▶ [INSTRUCTIONS TO FOLLOW]: Without the images, print all the entries below exactly as given.

▶ [MATERIAL FOR THIS EXERCISE]:

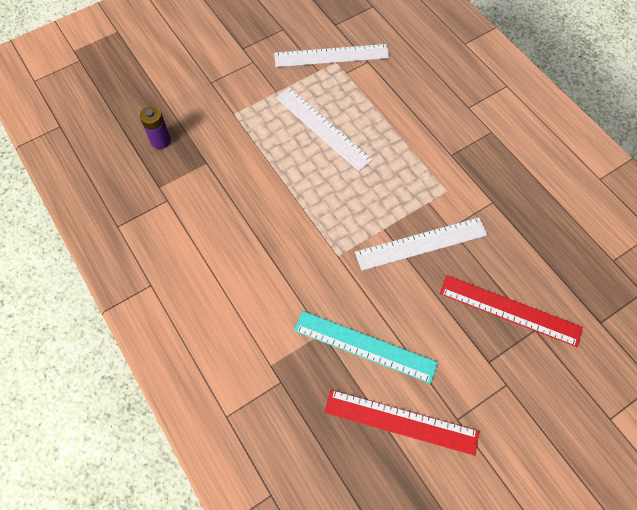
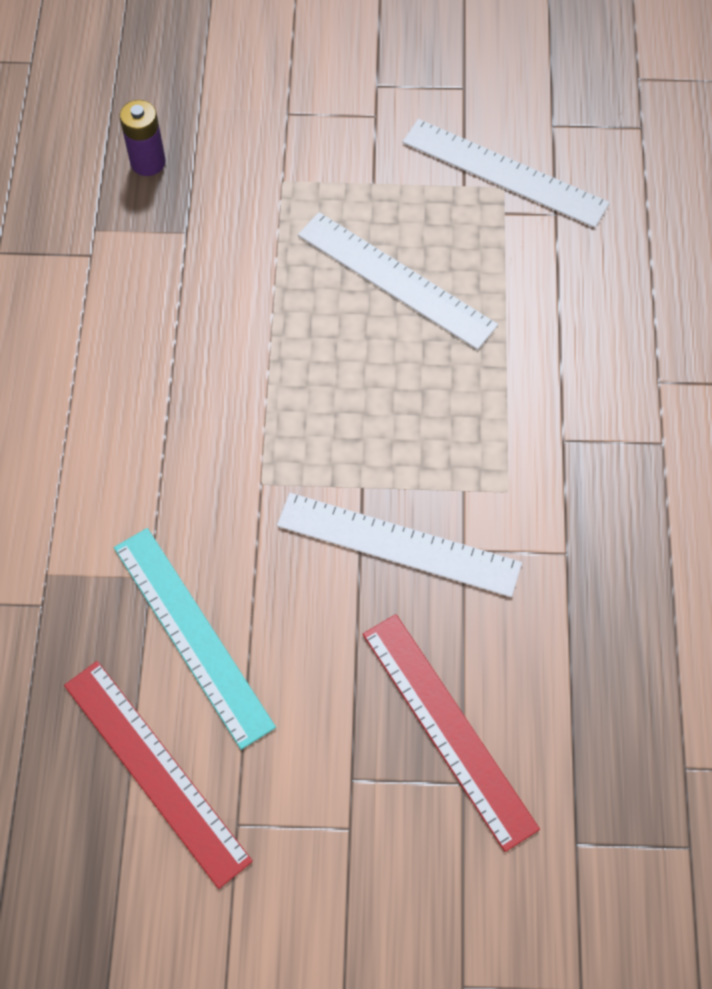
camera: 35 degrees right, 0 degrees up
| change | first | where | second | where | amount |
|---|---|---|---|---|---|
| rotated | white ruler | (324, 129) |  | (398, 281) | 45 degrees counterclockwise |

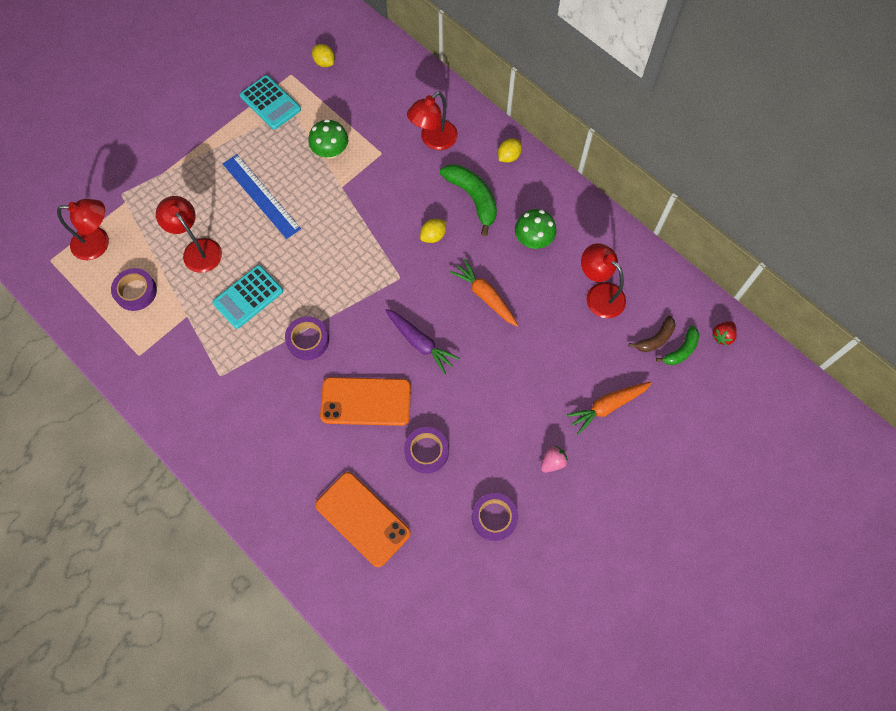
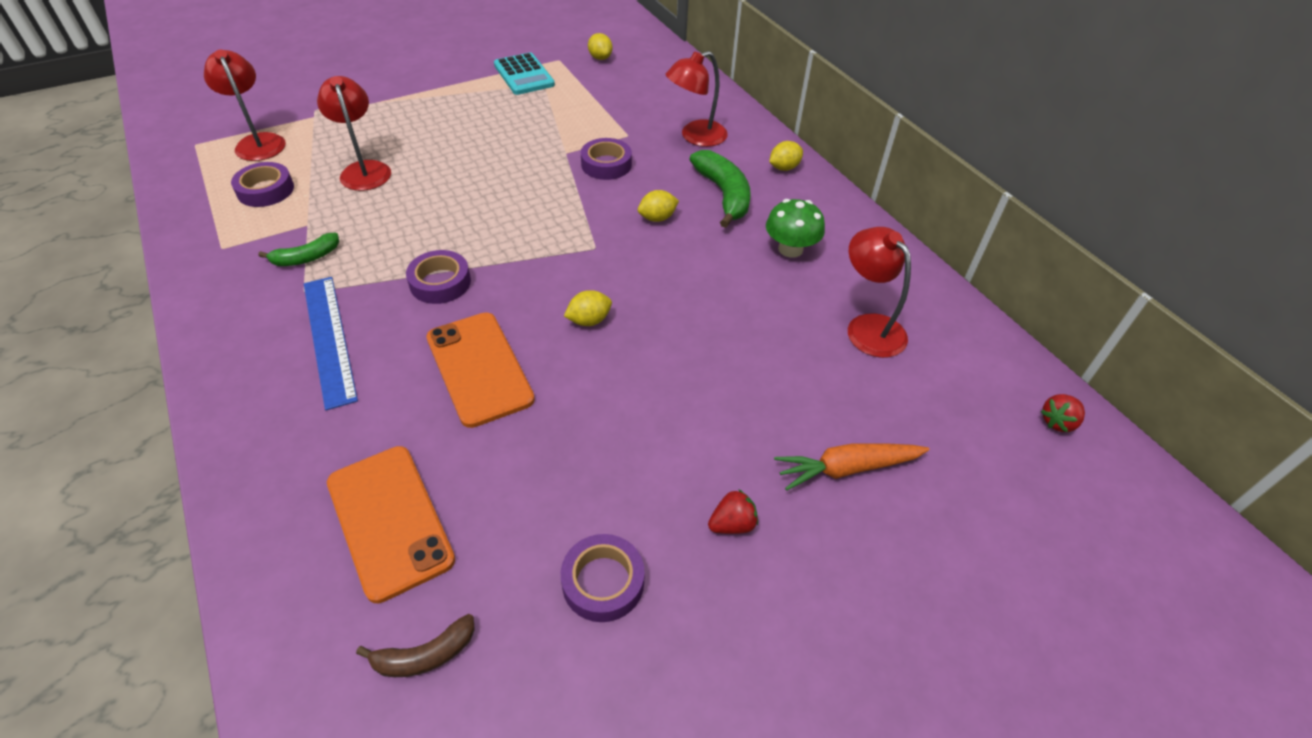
camera: 15 degrees right, 20 degrees down
| change | first | where | second | where | amount |
|---|---|---|---|---|---|
| rotated | red lamp | (83, 229) |  | (245, 105) | 135 degrees counterclockwise |
| shifted | green banana | (677, 345) |  | (298, 249) |  |
| shifted | blue ruler | (262, 196) |  | (331, 343) |  |
| shifted | brown banana | (652, 334) |  | (415, 645) |  |
| rotated | orange phone | (365, 401) |  | (480, 370) | 45 degrees clockwise |
| swapped | purple carrot | (422, 341) | yellow lemon | (588, 308) |  |
| shifted | purple tape | (426, 450) |  | (606, 159) |  |
| repainted | pink strawberry | (554, 459) | red strawberry | (733, 512) |  |
| gone | turquoise calculator | (247, 297) |  |  |  |
| gone | green mushroom | (328, 139) |  |  |  |
| gone | orange carrot | (484, 293) |  |  |  |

▶ [SOLUTION TO THE EXERCISE]:
camera: 35 degrees right, 0 degrees up
| change | first | where | second | where | amount |
|---|---|---|---|---|---|
| rotated | white ruler | (324, 129) |  | (398, 281) | 45 degrees counterclockwise |

camera: 15 degrees right, 20 degrees down
| change | first | where | second | where | amount |
|---|---|---|---|---|---|
| rotated | red lamp | (83, 229) |  | (245, 105) | 135 degrees counterclockwise |
| shifted | green banana | (677, 345) |  | (298, 249) |  |
| shifted | blue ruler | (262, 196) |  | (331, 343) |  |
| shifted | brown banana | (652, 334) |  | (415, 645) |  |
| rotated | orange phone | (365, 401) |  | (480, 370) | 45 degrees clockwise |
| swapped | purple carrot | (422, 341) | yellow lemon | (588, 308) |  |
| shifted | purple tape | (426, 450) |  | (606, 159) |  |
| repainted | pink strawberry | (554, 459) | red strawberry | (733, 512) |  |
| gone | turquoise calculator | (247, 297) |  |  |  |
| gone | green mushroom | (328, 139) |  |  |  |
| gone | orange carrot | (484, 293) |  |  |  |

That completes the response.